What to work on: An exact copy of the entries is required, excluding any pictures.
━━━━━━━━
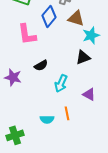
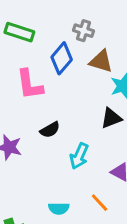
orange line: (67, 113) -> (100, 203), moved, turned -32

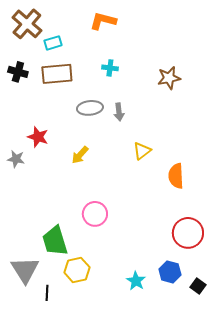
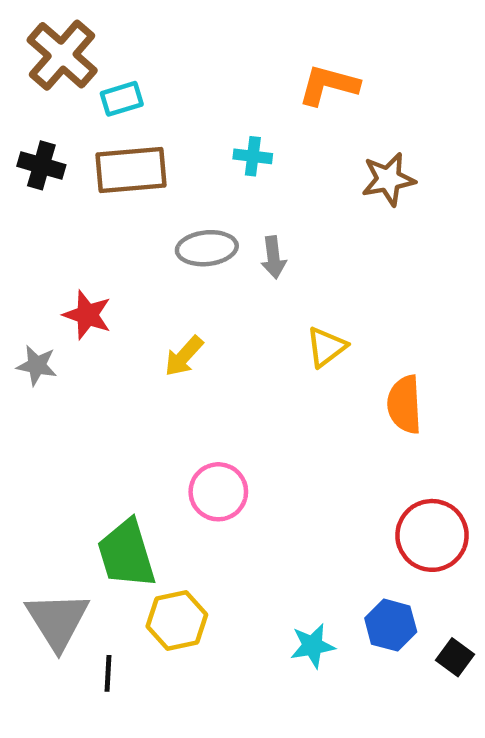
orange L-shape: (103, 21) -> (329, 85), moved
cyan star: (136, 281) -> (313, 646), turned 30

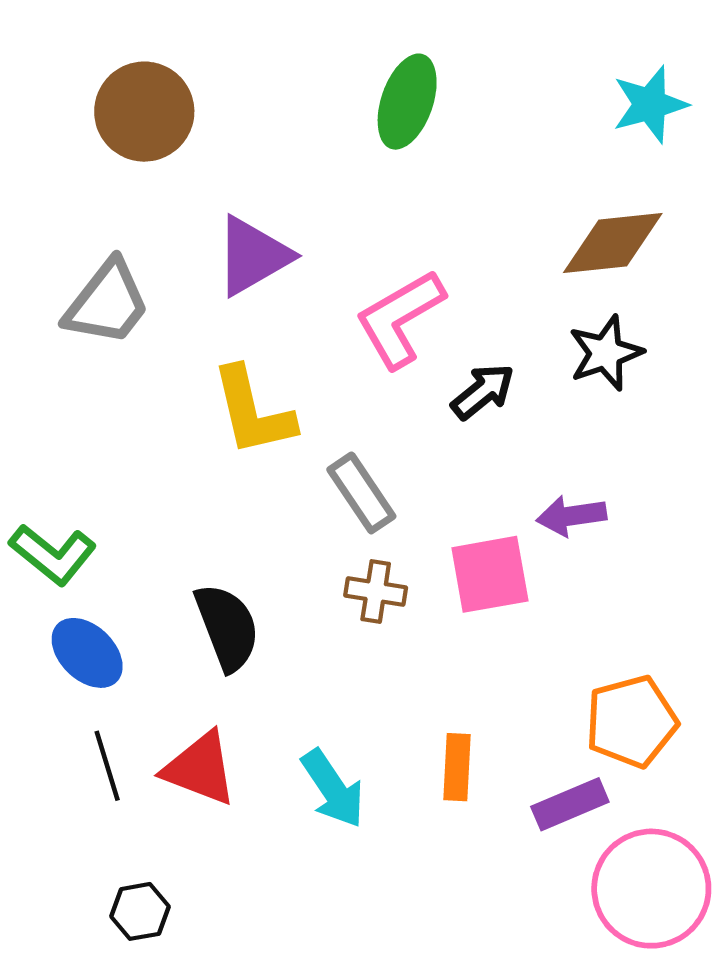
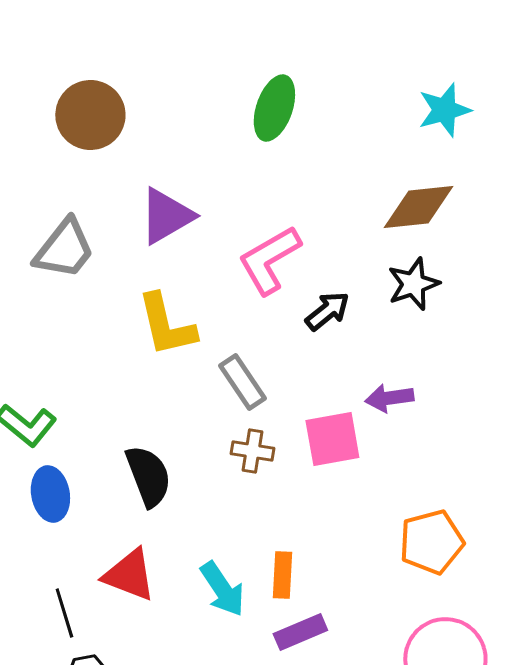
blue ellipse: (87, 653) -> (50, 494), turned 36
black line: (107, 766) -> (64, 613), moved
orange rectangle: (457, 767) -> (282, 575), moved
purple rectangle: (570, 804) -> (300, 632), moved

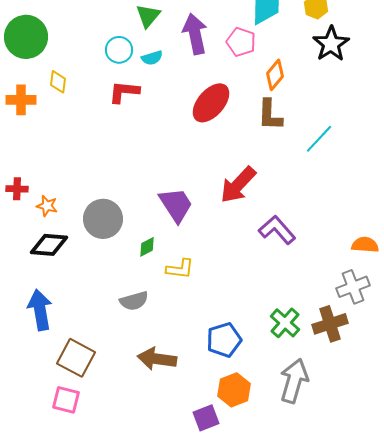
━━━━━━━━
Output:
orange line: (67, 113) -> (100, 203), moved, turned -32

orange L-shape: (103, 21) -> (329, 85), moved
cyan star: (136, 281) -> (313, 646), turned 30

blue ellipse: (87, 653) -> (50, 494), turned 36
black line: (107, 766) -> (64, 613), moved
orange rectangle: (457, 767) -> (282, 575), moved
purple rectangle: (570, 804) -> (300, 632), moved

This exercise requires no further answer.